══ The records ══
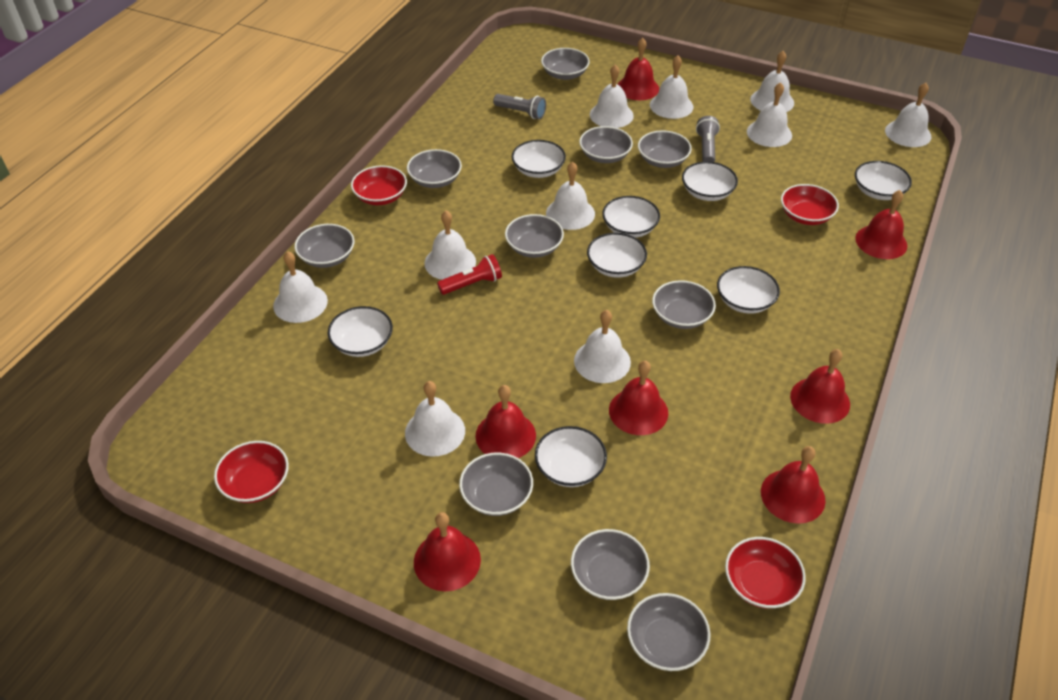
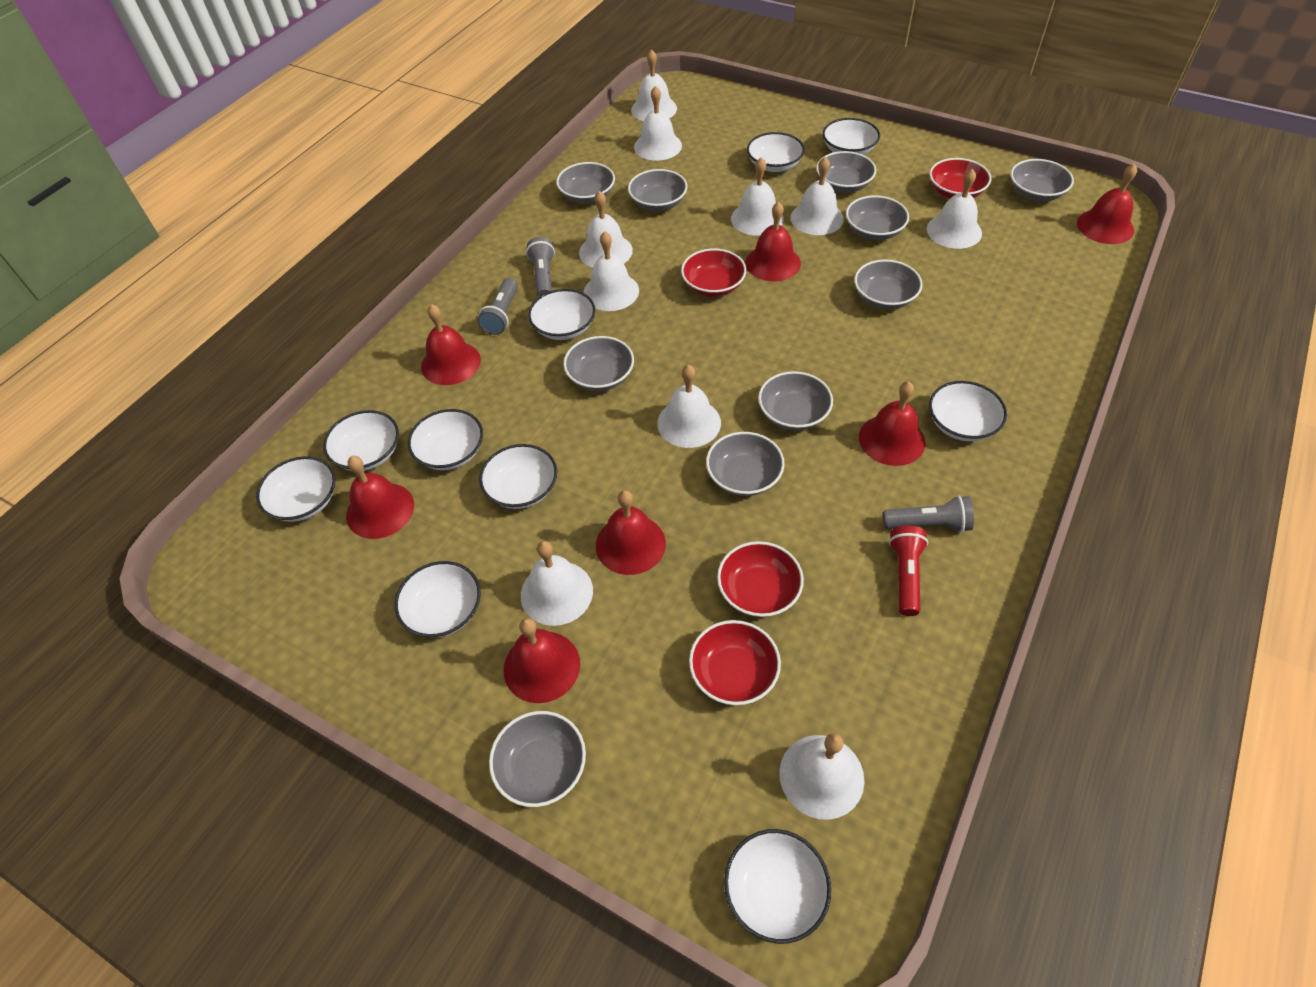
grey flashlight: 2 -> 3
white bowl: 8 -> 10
═══
══ The records ══
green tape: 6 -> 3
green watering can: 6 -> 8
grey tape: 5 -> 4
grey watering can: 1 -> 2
═══
══ The records ══
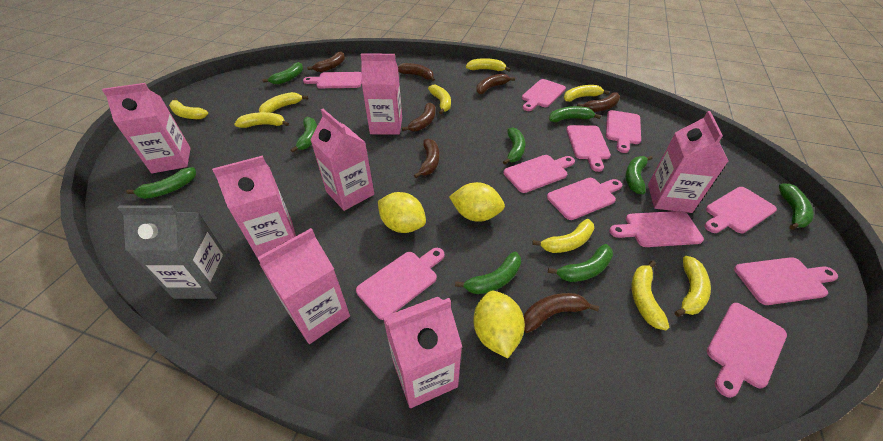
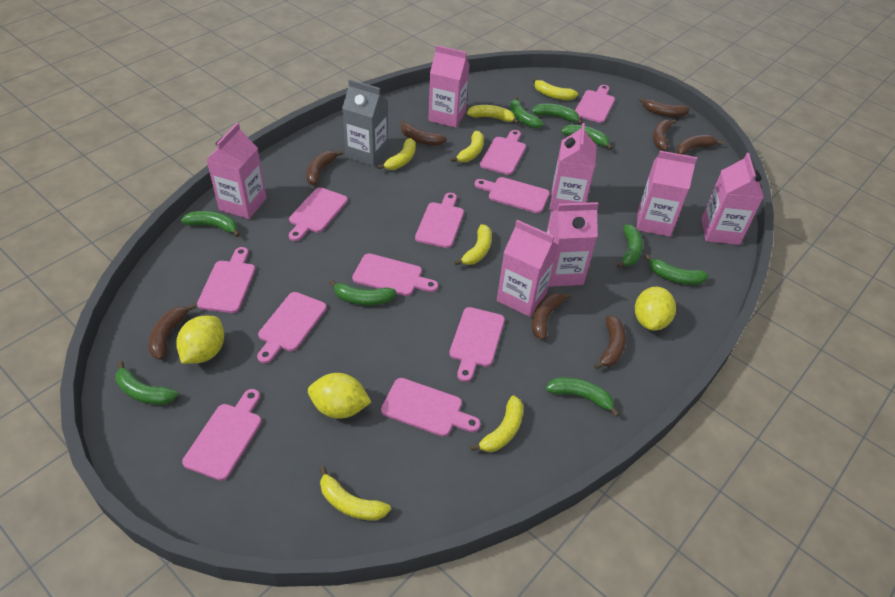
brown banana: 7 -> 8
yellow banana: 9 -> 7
═══
[About this task]: Look through the entries, and return every line that the word "grey" appears in.

[Task response]:
grey flashlight: 2 -> 3
grey tape: 5 -> 4
grey watering can: 1 -> 2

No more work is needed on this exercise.